Exercise instructions:
An exact copy of the entries is required, with every image omitted.

Data for processing:
▬▬▬▬▬▬▬▬▬▬
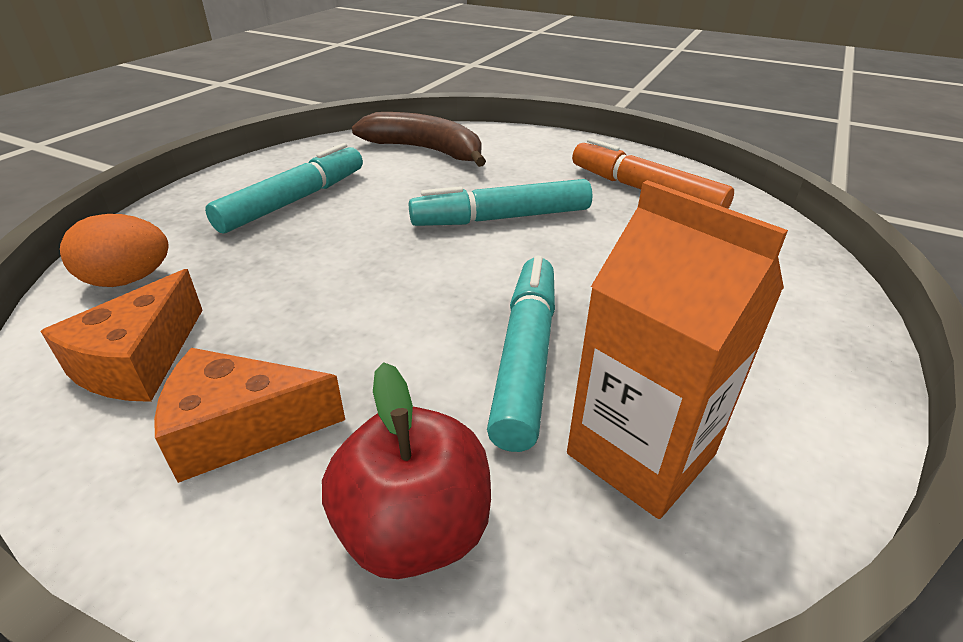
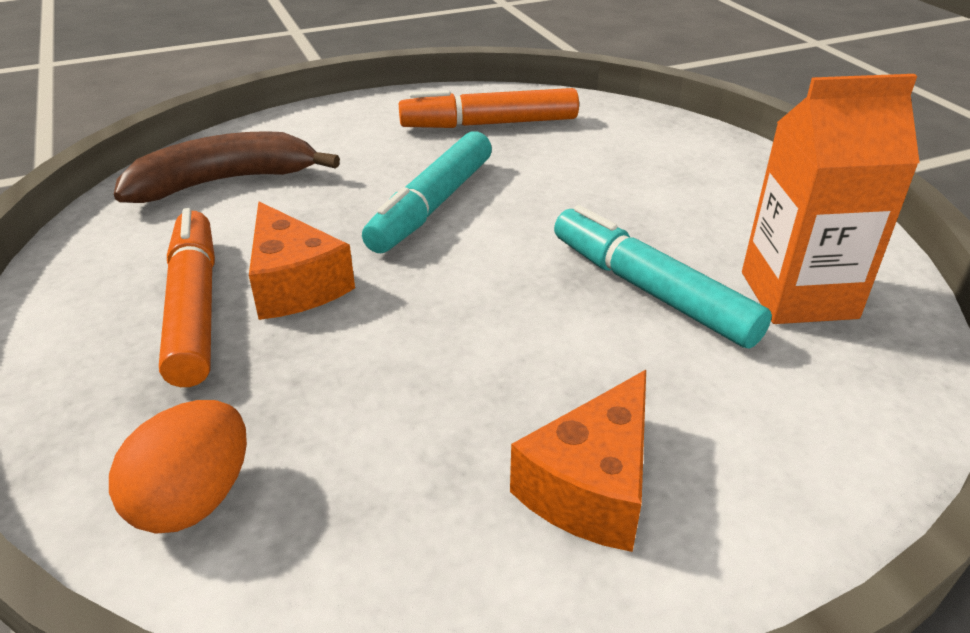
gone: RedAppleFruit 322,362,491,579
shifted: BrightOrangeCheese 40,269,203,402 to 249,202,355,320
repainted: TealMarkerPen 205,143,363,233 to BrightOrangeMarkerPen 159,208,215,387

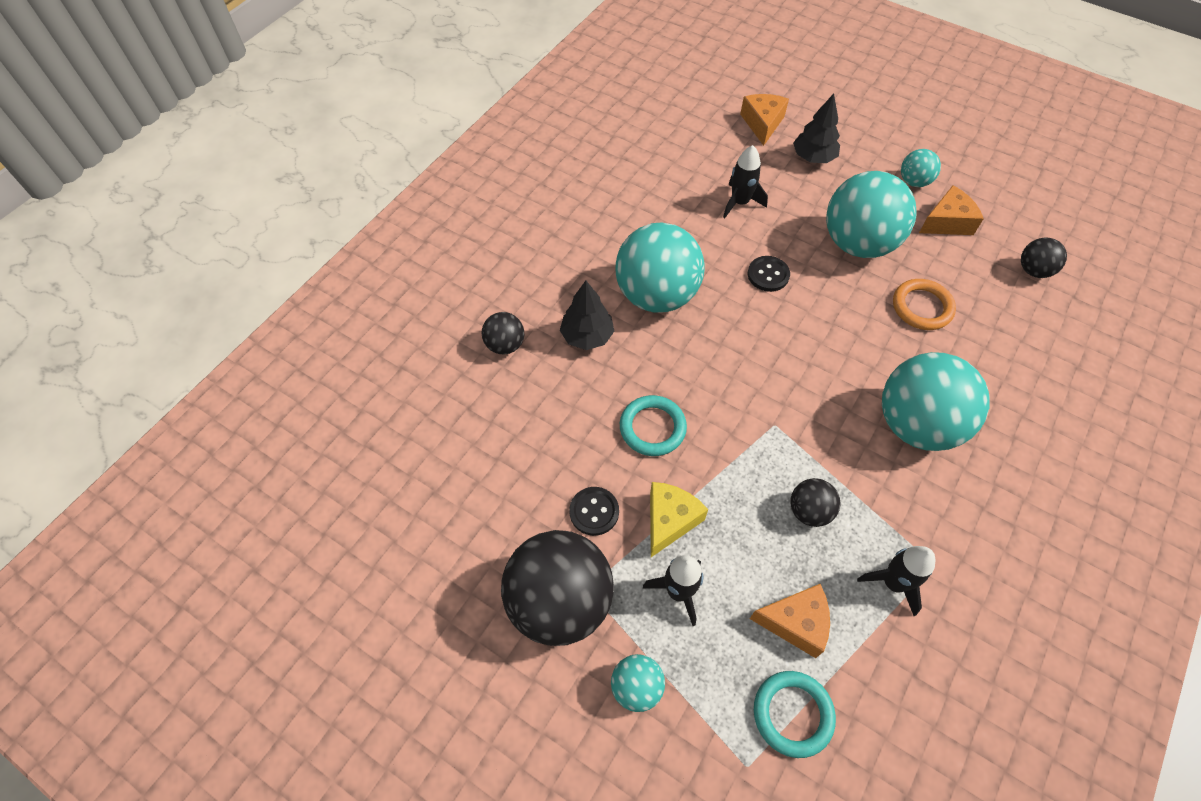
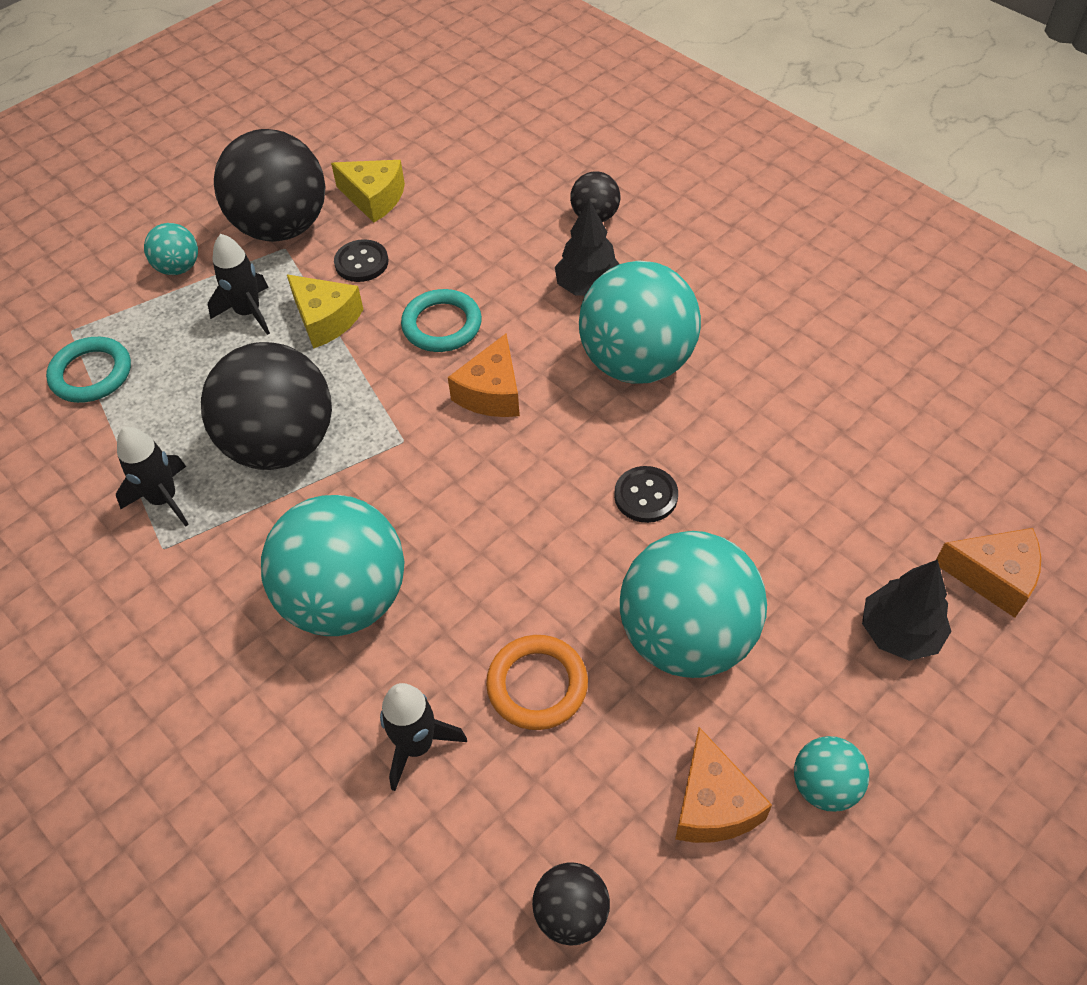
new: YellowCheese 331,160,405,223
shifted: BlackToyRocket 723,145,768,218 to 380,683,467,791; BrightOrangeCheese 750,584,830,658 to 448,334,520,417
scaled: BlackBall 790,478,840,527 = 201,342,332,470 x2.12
▬▬▬▬▬▬▬▬▬▬
Task response:
gone: RedAppleFruit 322,362,491,579
shifted: BrightOrangeCheese 40,269,203,402 to 249,202,355,320
repainted: TealMarkerPen 205,143,363,233 to BrightOrangeMarkerPen 159,208,215,387

new: YellowCheese 331,160,405,223
shifted: BlackToyRocket 723,145,768,218 to 380,683,467,791; BrightOrangeCheese 750,584,830,658 to 448,334,520,417
scaled: BlackBall 790,478,840,527 = 201,342,332,470 x2.12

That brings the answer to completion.